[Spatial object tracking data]
________

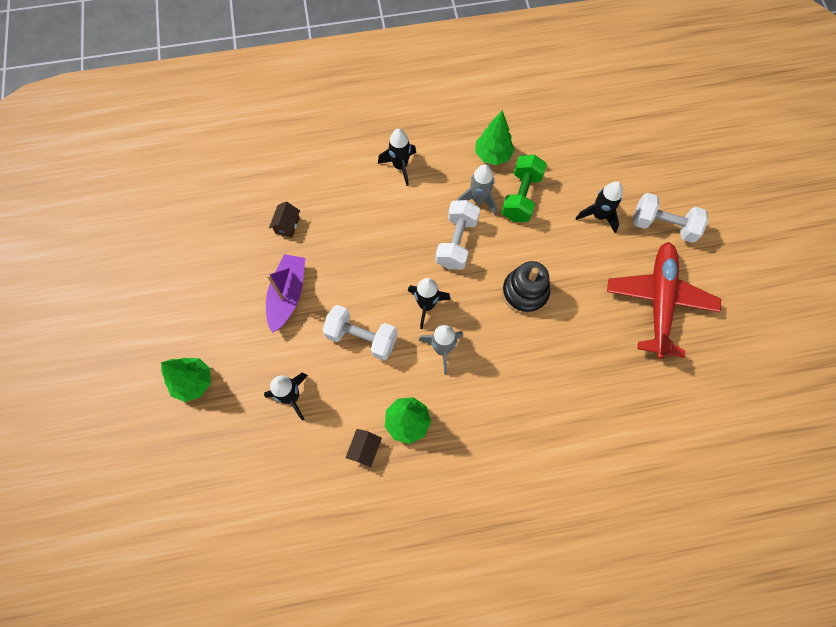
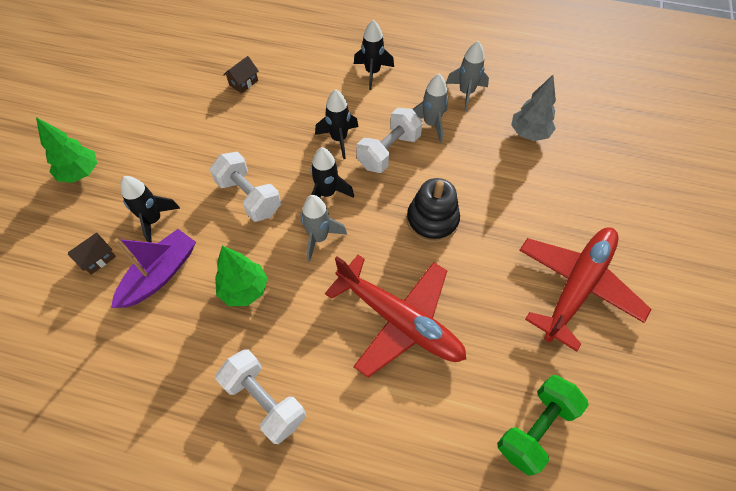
camera: 25 degrees right, 10 degrees down
(288, 295) = (207, 136): purple boat -> purple boat (160, 274)
(365, 449) = (188, 296): brown house -> brown house (97, 259)
(492, 155) = (466, 93): green tree -> grey rocket
(521, 197) = (475, 136): green dumbbell -> green dumbbell (535, 428)
(542, 390) = (399, 320): none -> red plane
(563, 175) = (529, 133): none -> grey tree
(598, 216) = (548, 181): black rocket -> black rocket (339, 139)
(663, 225) = (616, 216): white dumbbell -> white dumbbell (265, 401)

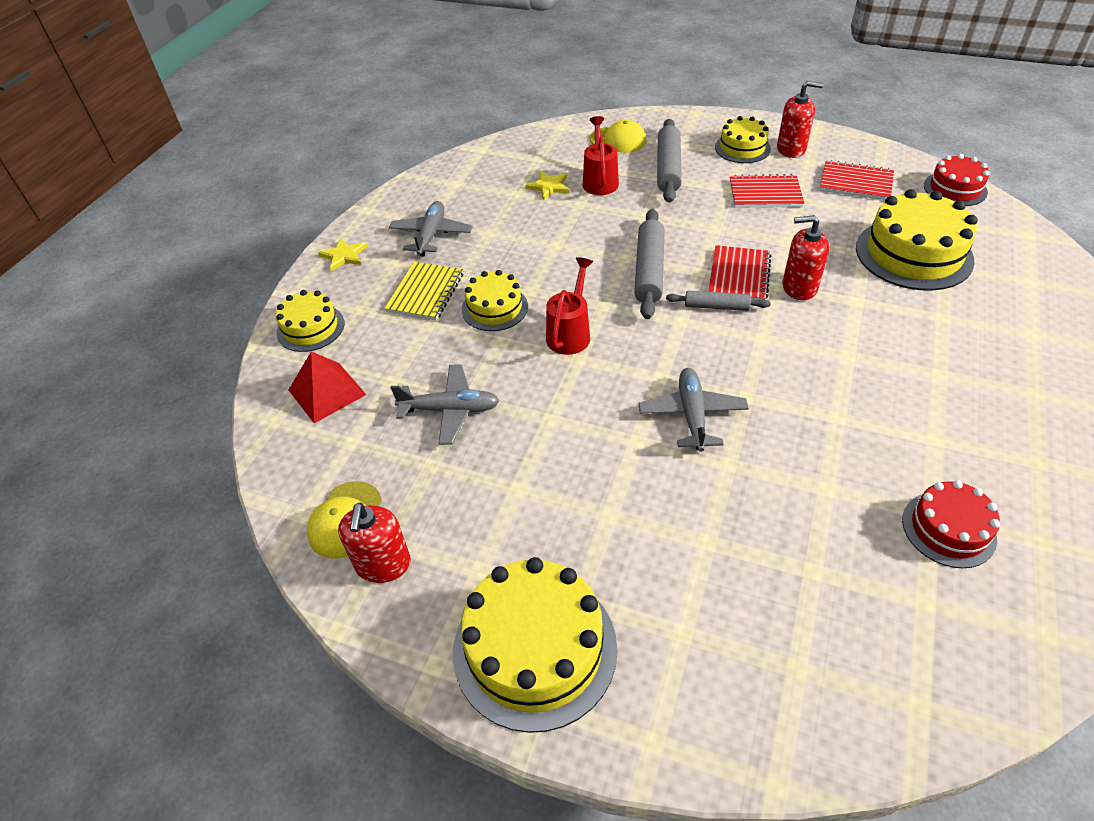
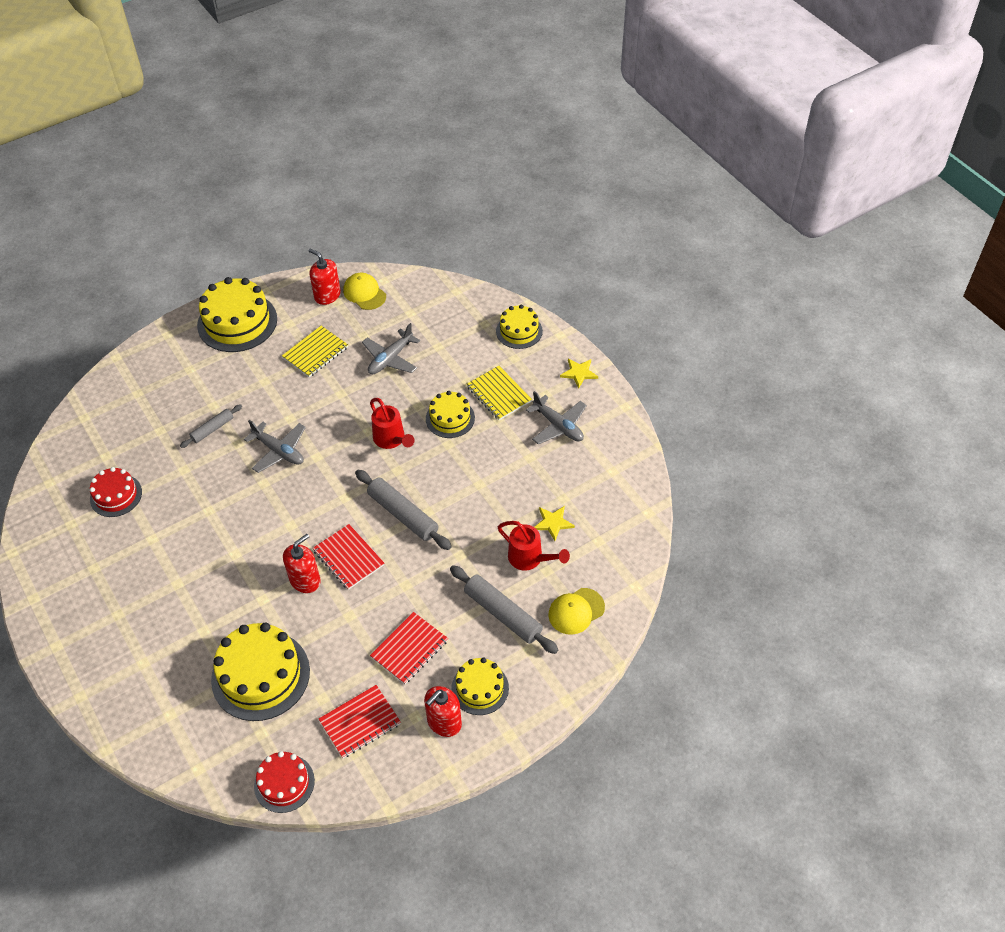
camera: 125 degrees right, 5 degrees up
(327, 392) = (456, 318): red pyramid -> none
(507, 494) = (315, 353): none -> yellow notebook
(716, 306) = (336, 523): grey rolling pin -> grey rolling pin (212, 429)

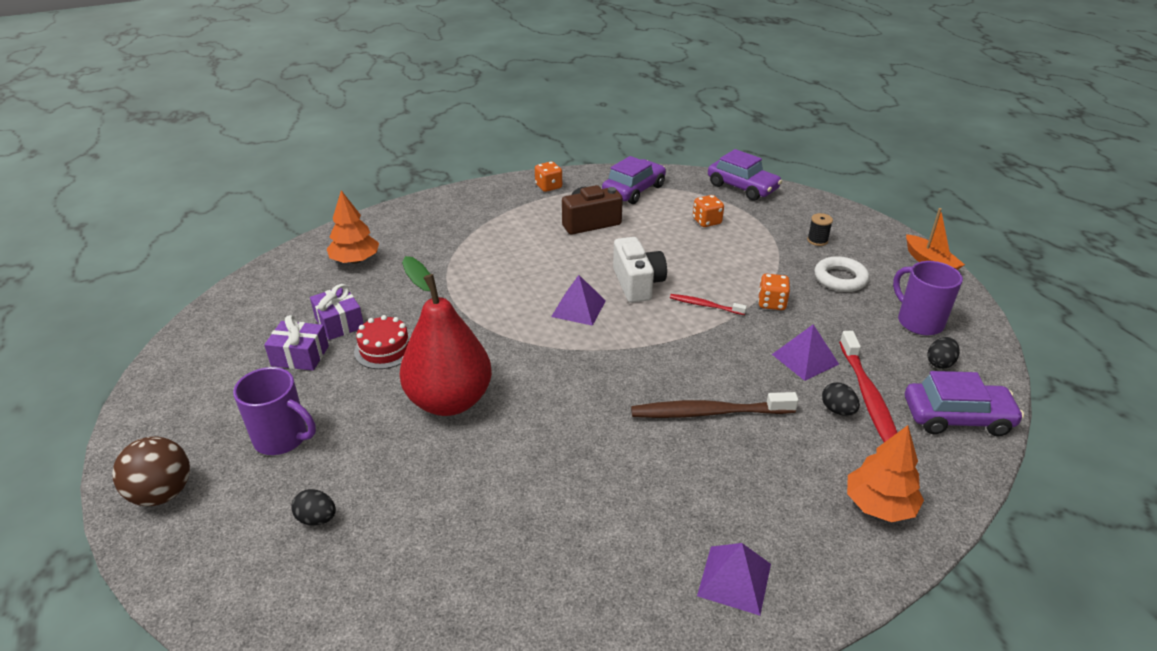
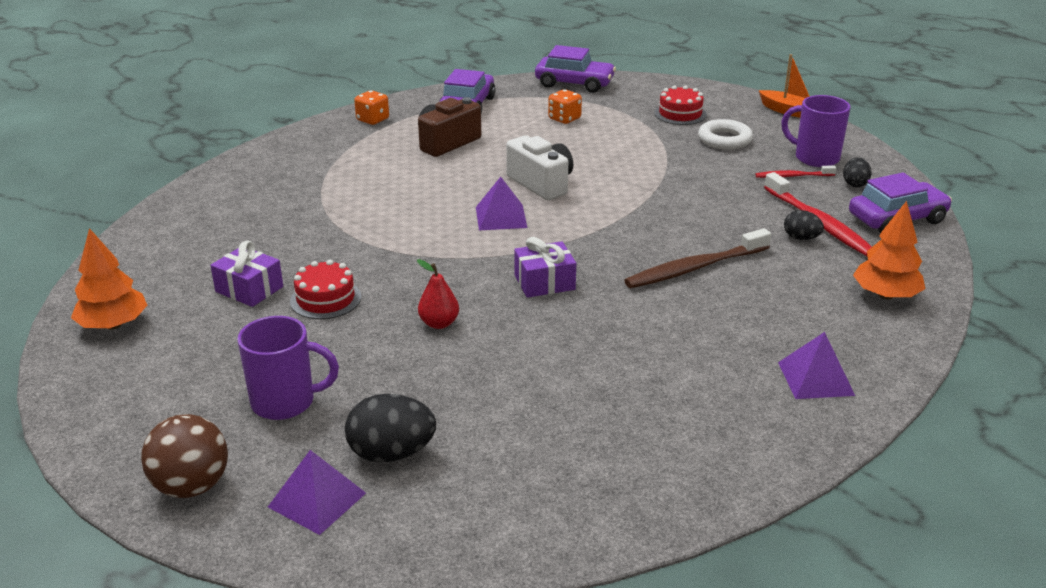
camera: 25 degrees left, 5 degrees down
(300, 356) = (232, 329): purple gift -> purple gift (544, 282)
(317, 519) = (391, 453): black egg -> black egg, size x1.72
(355, 260) = (211, 230): orange tree -> orange tree (113, 325)
(449, 401) = (439, 323): red pear -> red pear, size x0.41
(705, 305) = (621, 187): red toothbrush -> red toothbrush (792, 176)
(771, 303) = (680, 172): orange dice -> none
(805, 359) = (744, 207): purple pyramid -> purple pyramid (317, 499)
(817, 240) = (680, 114): black spool -> red cake

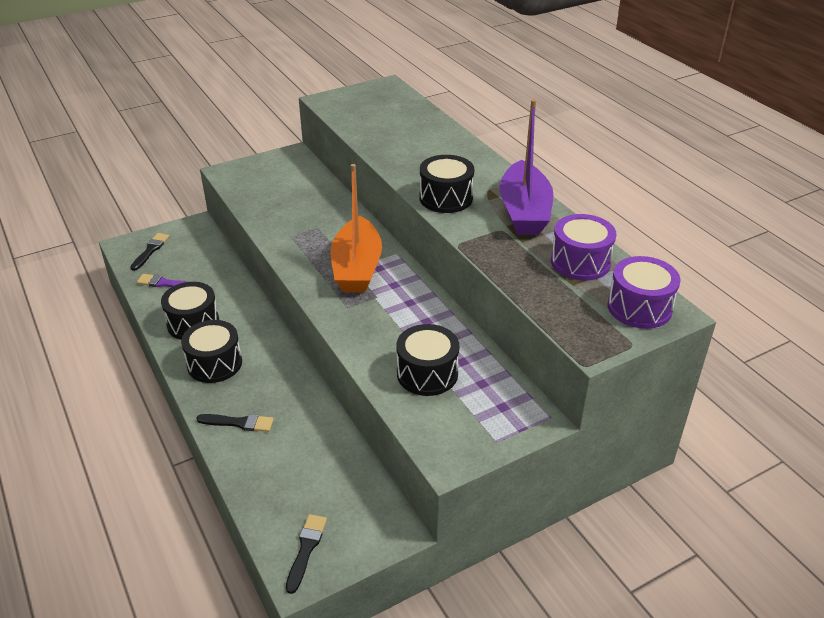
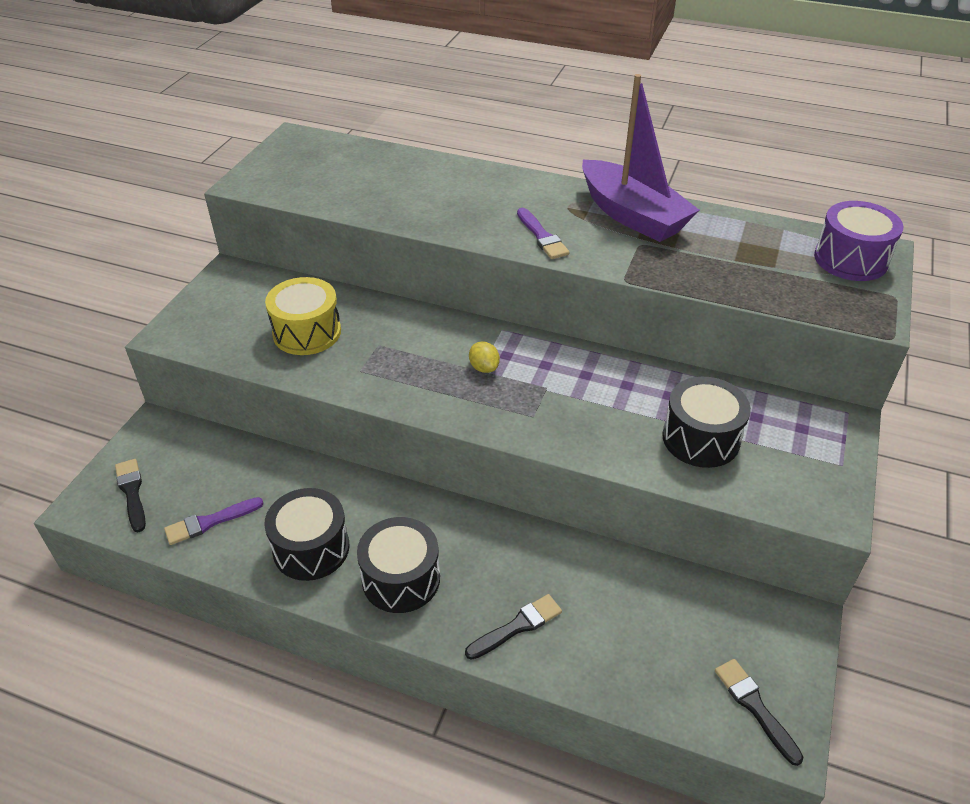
camera: 40 degrees left, 5 degrees up
(290, 203) = (307, 332): none -> yellow drum
(357, 268) = (484, 368): orange boat -> yellow lemon
(446, 198) = (542, 236): black drum -> purple brush
(580, 262) = (748, 241): purple drum -> none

________

> Exercise
Go through the records and count the lines that include the string "size"; state that number alone.

> Exercise response
2